▸ **EXERCISE DESCRIPTION**
Which of the lines below include "zener"? Each one should be copied out.

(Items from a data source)
---
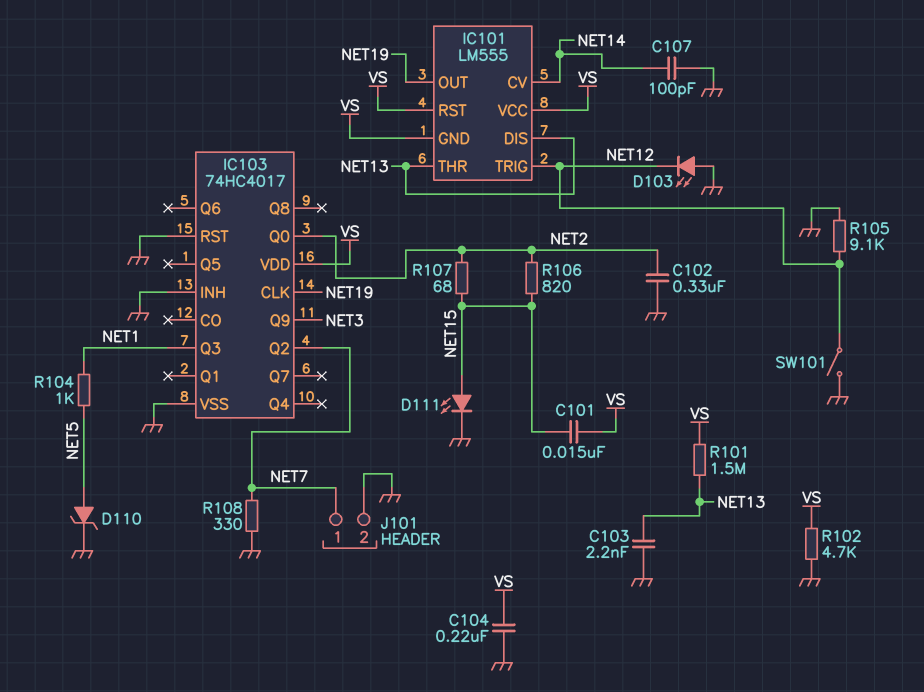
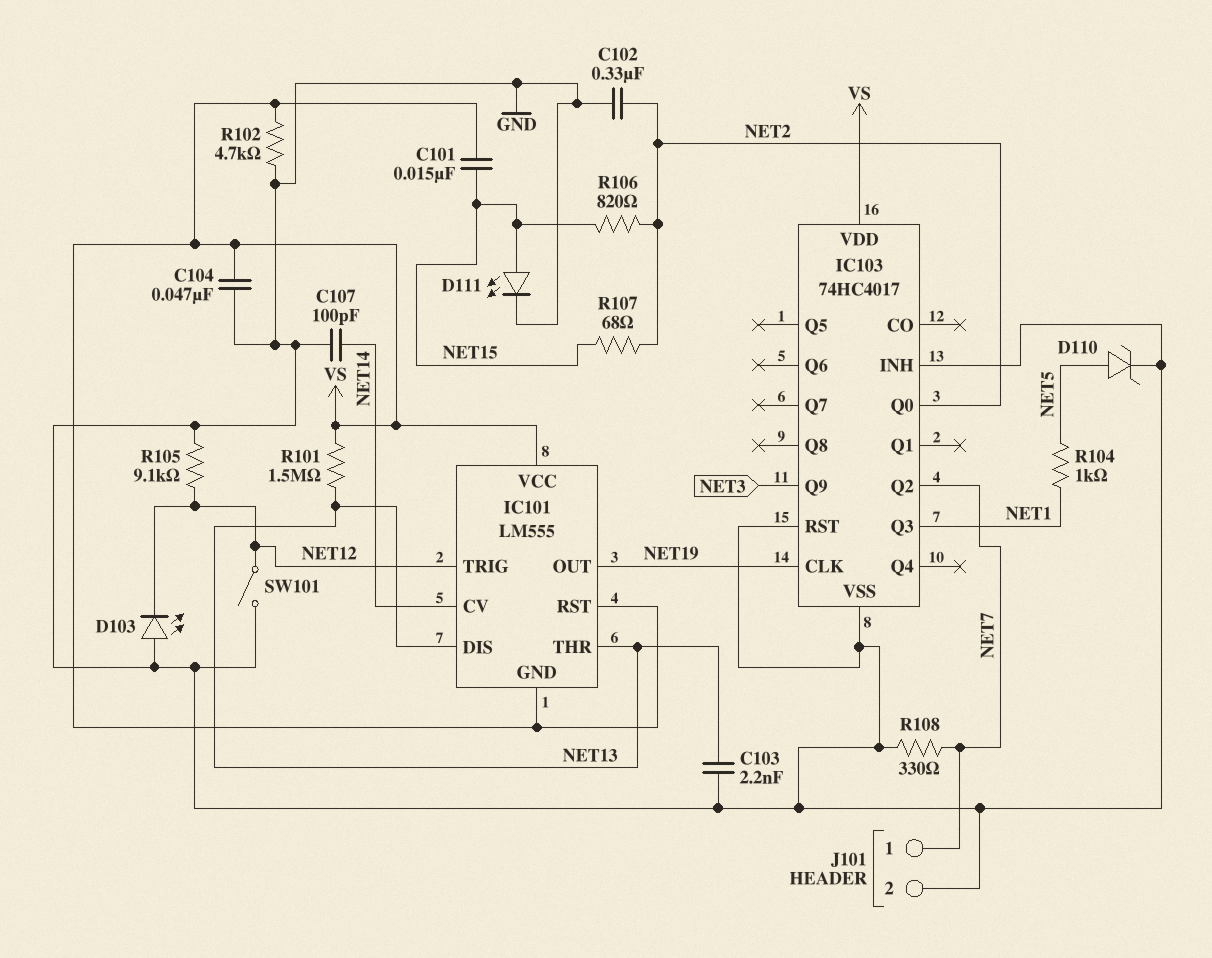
C104: 220nF (GND, VS) -> 47nF (GND, VS)

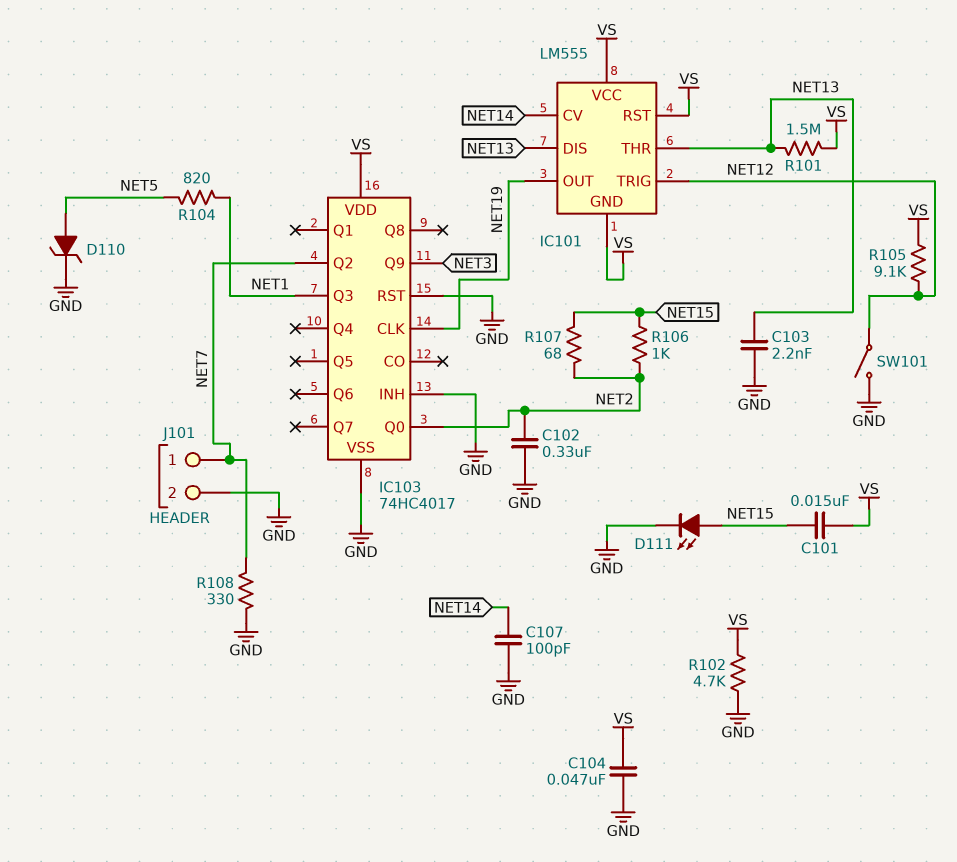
D103: LED (A GND, K NET12) -> none
R104: 1k (NET1, NET5) -> 820 (NET1, NET5)
R105: 9.1k (GND, NET12) -> 9.1k (NET12, VS)
R106: 820 (NET2, NET15) -> 1k (NET2, NET15)

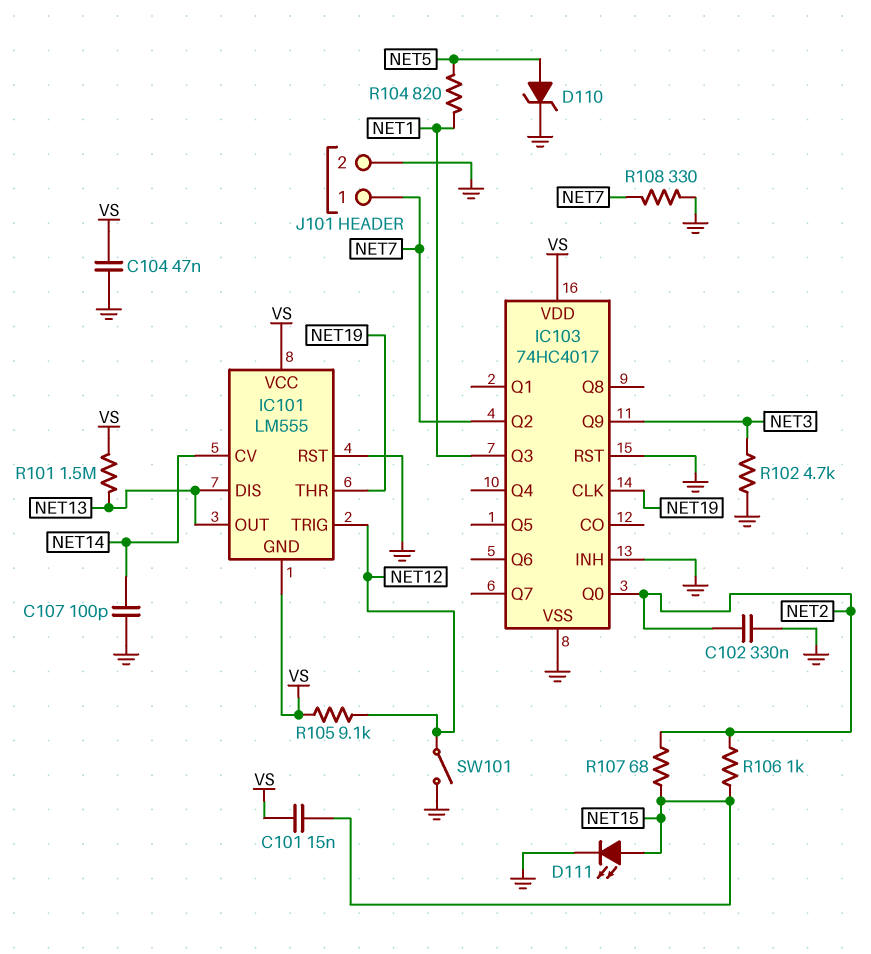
C103: 2.2nF (GND, NET13) -> none
IC101 pin OUT: NET19 -> NET13
IC101 pin RST: VS -> GND
IC101 pin THR: NET13 -> NET19
R102: 4.7k (GND, VS) -> 4.7k (GND, NET3)

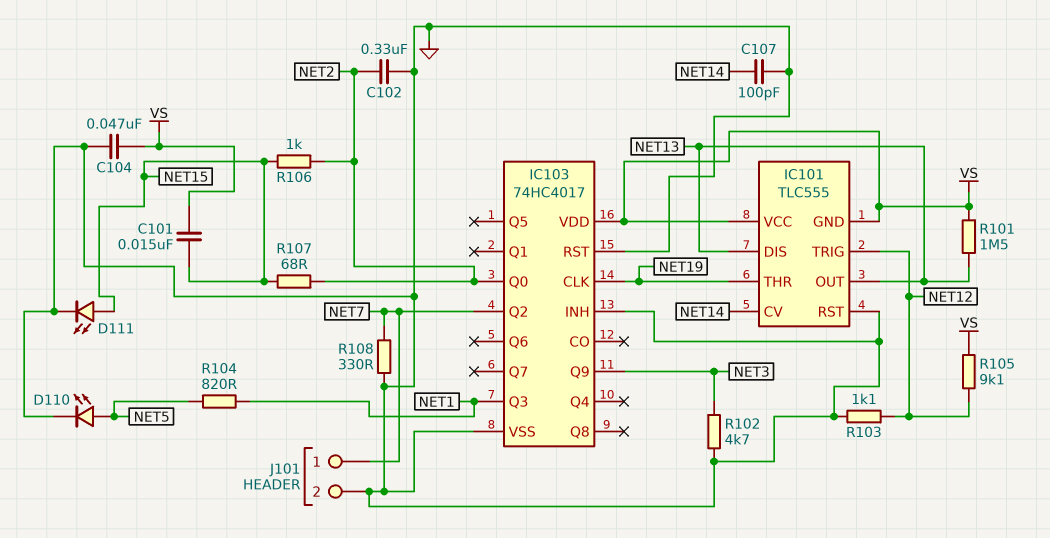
D110: zener (A NET5, K GND) -> LED (A NET5, K GND)
IC101: LM555 -> TLC555
R103: none -> 1.1k (GND, NET12)
SW101: switch (GND, NET12) -> none

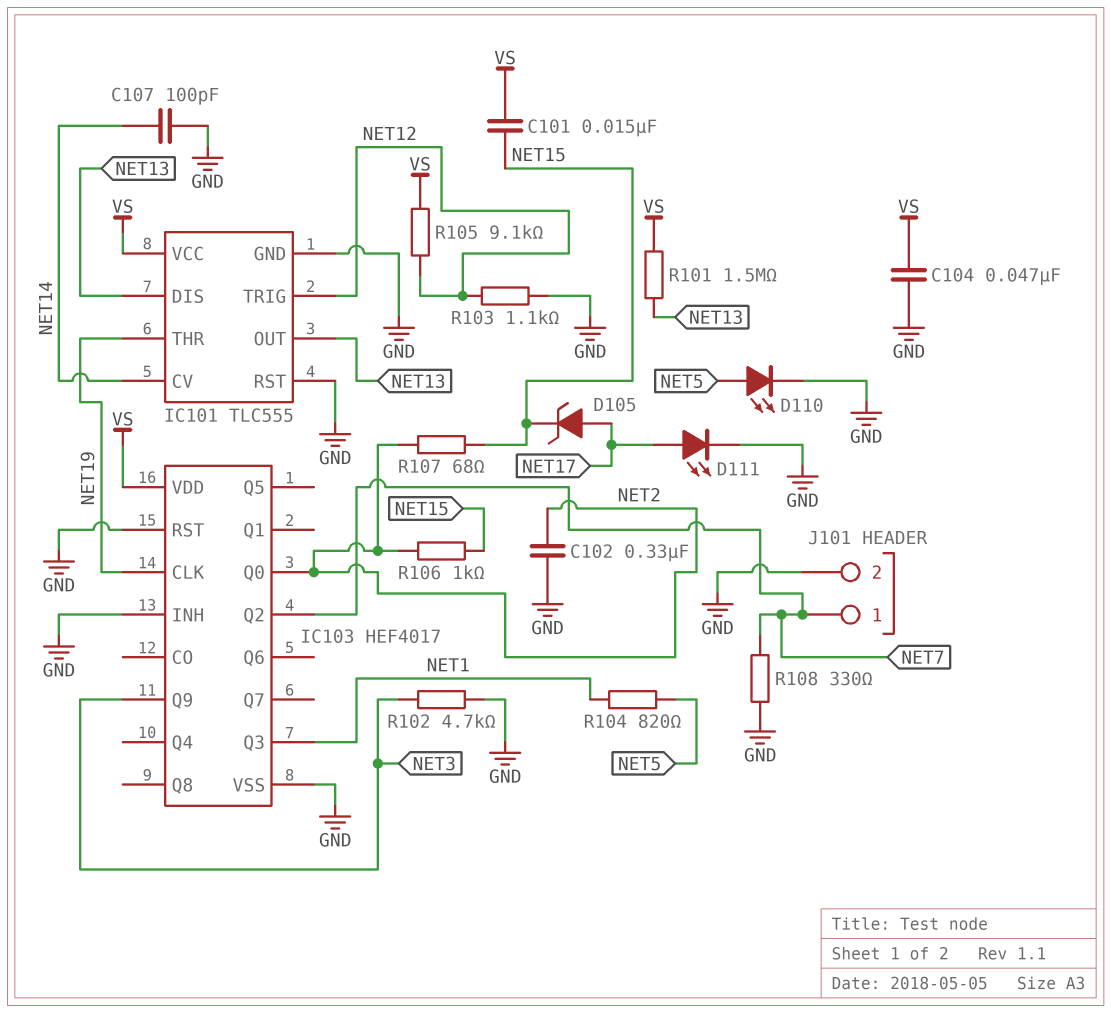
D105: none -> zener (A NET17, K NET15)
D111: LED (A NET15, K GND) -> LED (A NET17, K GND)
IC101 pin GND: VS -> GND
IC103: 74HC4017 -> HEF4017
---
▸ **ANSWER TO THE PROBLEM**
D110: zener (A NET5, K GND) -> LED (A NET5, K GND)
D105: none -> zener (A NET17, K NET15)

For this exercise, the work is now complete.